Exercise description » Look for the line that has "MIC1 pin OUT: D8 -> A0" in the material below; please repeat it and every line after it, exactly, up to and including the line that has "STEPPER2 pin IN1: D8 -> RX", and nothing else.

Data for processing »
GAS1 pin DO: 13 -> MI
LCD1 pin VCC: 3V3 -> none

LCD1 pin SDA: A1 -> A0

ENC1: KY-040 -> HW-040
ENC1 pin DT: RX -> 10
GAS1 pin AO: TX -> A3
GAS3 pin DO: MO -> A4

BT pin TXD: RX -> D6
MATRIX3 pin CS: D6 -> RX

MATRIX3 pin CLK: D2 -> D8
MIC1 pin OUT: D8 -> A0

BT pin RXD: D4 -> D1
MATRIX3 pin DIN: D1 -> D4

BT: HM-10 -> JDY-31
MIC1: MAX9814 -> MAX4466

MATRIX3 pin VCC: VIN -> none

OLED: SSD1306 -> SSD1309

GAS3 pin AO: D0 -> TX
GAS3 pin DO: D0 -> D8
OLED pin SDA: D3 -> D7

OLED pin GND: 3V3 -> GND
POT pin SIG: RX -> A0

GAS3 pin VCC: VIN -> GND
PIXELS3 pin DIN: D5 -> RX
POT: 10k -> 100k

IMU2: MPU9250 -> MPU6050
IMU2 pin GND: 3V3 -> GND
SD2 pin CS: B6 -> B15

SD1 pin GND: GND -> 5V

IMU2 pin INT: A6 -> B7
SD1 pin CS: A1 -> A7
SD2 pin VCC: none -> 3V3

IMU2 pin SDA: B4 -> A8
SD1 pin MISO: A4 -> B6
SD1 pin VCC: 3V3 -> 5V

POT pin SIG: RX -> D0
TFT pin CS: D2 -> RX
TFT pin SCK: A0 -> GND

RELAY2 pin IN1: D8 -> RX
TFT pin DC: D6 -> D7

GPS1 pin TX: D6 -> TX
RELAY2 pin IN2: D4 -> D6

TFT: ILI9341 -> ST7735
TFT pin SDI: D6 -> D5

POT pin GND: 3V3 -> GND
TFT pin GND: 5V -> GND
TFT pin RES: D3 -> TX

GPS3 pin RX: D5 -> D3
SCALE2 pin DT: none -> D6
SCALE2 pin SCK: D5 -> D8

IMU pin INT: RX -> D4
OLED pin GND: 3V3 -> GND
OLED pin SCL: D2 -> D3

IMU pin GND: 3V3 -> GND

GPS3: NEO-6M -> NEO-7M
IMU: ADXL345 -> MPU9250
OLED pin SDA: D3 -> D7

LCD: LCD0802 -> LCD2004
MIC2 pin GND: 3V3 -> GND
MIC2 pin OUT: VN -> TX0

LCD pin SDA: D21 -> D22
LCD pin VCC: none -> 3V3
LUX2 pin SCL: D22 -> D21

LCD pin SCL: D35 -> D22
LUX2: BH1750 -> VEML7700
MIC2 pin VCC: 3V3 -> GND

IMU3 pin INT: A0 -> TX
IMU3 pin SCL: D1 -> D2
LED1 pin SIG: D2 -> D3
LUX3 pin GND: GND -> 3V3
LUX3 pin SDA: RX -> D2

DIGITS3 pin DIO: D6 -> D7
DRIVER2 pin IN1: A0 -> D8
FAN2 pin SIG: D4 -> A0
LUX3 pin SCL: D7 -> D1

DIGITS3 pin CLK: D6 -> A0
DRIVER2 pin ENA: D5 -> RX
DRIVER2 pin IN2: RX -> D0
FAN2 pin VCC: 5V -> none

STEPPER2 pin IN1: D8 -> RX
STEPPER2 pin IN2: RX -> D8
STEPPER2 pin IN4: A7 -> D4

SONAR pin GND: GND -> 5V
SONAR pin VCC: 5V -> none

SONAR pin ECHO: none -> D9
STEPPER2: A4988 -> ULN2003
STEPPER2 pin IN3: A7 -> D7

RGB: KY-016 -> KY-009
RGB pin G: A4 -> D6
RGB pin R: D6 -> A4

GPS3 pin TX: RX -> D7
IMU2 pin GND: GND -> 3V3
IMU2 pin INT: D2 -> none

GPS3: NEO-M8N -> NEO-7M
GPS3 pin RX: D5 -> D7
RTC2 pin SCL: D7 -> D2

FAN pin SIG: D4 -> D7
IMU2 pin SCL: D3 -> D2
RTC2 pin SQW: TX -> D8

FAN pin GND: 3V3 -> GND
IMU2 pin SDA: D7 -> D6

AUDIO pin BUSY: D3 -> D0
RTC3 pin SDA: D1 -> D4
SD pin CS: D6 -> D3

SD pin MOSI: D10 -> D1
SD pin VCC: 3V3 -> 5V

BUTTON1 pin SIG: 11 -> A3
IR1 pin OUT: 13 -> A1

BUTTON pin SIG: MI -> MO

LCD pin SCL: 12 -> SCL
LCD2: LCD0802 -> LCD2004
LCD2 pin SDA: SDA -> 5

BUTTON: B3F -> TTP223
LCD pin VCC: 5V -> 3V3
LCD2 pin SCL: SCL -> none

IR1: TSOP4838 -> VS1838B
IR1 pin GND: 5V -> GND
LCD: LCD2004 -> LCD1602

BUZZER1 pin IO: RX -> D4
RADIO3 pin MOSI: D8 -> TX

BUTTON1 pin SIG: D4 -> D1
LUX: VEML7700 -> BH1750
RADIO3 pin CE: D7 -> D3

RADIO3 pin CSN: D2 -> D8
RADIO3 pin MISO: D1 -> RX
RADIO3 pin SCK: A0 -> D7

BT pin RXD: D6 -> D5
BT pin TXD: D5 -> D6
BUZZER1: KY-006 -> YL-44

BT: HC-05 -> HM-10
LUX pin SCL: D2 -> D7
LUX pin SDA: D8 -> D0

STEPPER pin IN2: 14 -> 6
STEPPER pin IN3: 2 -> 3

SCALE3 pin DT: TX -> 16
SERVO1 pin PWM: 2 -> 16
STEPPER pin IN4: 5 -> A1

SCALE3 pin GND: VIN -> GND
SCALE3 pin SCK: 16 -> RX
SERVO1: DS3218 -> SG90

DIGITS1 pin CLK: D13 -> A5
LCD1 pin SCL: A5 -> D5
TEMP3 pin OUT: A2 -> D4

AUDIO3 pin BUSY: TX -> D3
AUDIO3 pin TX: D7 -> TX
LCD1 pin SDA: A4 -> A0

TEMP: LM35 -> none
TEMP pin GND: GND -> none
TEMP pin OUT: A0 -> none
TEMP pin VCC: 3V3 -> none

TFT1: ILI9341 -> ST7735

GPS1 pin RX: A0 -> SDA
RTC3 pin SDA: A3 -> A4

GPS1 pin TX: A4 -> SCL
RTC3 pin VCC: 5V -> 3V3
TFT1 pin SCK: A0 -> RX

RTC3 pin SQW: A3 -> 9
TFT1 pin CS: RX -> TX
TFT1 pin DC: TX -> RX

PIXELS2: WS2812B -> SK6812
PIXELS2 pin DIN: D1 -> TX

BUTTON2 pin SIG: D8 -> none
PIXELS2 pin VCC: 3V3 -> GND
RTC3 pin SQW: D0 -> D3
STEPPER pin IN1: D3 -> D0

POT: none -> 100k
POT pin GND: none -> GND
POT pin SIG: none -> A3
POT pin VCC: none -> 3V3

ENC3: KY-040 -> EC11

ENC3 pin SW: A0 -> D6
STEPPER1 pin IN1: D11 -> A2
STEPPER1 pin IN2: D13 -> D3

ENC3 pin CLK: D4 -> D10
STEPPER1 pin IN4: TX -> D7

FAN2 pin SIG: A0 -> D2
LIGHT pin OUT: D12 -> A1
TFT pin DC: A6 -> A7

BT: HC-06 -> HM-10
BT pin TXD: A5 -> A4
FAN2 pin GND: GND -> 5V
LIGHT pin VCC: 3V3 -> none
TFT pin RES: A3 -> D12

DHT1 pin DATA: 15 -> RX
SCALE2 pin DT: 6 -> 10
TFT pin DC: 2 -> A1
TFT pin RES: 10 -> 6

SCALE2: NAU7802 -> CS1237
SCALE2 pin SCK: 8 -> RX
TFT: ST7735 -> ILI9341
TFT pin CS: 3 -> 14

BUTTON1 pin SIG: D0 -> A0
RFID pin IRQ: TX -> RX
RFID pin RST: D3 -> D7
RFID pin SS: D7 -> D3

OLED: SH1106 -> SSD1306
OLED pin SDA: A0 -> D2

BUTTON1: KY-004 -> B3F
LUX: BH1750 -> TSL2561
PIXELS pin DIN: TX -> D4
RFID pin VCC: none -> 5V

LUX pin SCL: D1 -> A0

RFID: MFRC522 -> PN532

Task output »
MIC1 pin OUT: D8 -> A0

BT pin RXD: D4 -> D1
MATRIX3 pin DIN: D1 -> D4

BT: HM-10 -> JDY-31
MIC1: MAX9814 -> MAX4466

MATRIX3 pin VCC: VIN -> none

OLED: SSD1306 -> SSD1309

GAS3 pin AO: D0 -> TX
GAS3 pin DO: D0 -> D8
OLED pin SDA: D3 -> D7

OLED pin GND: 3V3 -> GND
POT pin SIG: RX -> A0

GAS3 pin VCC: VIN -> GND
PIXELS3 pin DIN: D5 -> RX
POT: 10k -> 100k

IMU2: MPU9250 -> MPU6050
IMU2 pin GND: 3V3 -> GND
SD2 pin CS: B6 -> B15

SD1 pin GND: GND -> 5V

IMU2 pin INT: A6 -> B7
SD1 pin CS: A1 -> A7
SD2 pin VCC: none -> 3V3

IMU2 pin SDA: B4 -> A8
SD1 pin MISO: A4 -> B6
SD1 pin VCC: 3V3 -> 5V

POT pin SIG: RX -> D0
TFT pin CS: D2 -> RX
TFT pin SCK: A0 -> GND

RELAY2 pin IN1: D8 -> RX
TFT pin DC: D6 -> D7

GPS1 pin TX: D6 -> TX
RELAY2 pin IN2: D4 -> D6

TFT: ILI9341 -> ST7735
TFT pin SDI: D6 -> D5

POT pin GND: 3V3 -> GND
TFT pin GND: 5V -> GND
TFT pin RES: D3 -> TX

GPS3 pin RX: D5 -> D3
SCALE2 pin DT: none -> D6
SCALE2 pin SCK: D5 -> D8

IMU pin INT: RX -> D4
OLED pin GND: 3V3 -> GND
OLED pin SCL: D2 -> D3

IMU pin GND: 3V3 -> GND

GPS3: NEO-6M -> NEO-7M
IMU: ADXL345 -> MPU9250
OLED pin SDA: D3 -> D7

LCD: LCD0802 -> LCD2004
MIC2 pin GND: 3V3 -> GND
MIC2 pin OUT: VN -> TX0

LCD pin SDA: D21 -> D22
LCD pin VCC: none -> 3V3
LUX2 pin SCL: D22 -> D21

LCD pin SCL: D35 -> D22
LUX2: BH1750 -> VEML7700
MIC2 pin VCC: 3V3 -> GND

IMU3 pin INT: A0 -> TX
IMU3 pin SCL: D1 -> D2
LED1 pin SIG: D2 -> D3
LUX3 pin GND: GND -> 3V3
LUX3 pin SDA: RX -> D2

DIGITS3 pin DIO: D6 -> D7
DRIVER2 pin IN1: A0 -> D8
FAN2 pin SIG: D4 -> A0
LUX3 pin SCL: D7 -> D1

DIGITS3 pin CLK: D6 -> A0
DRIVER2 pin ENA: D5 -> RX
DRIVER2 pin IN2: RX -> D0
FAN2 pin VCC: 5V -> none

STEPPER2 pin IN1: D8 -> RX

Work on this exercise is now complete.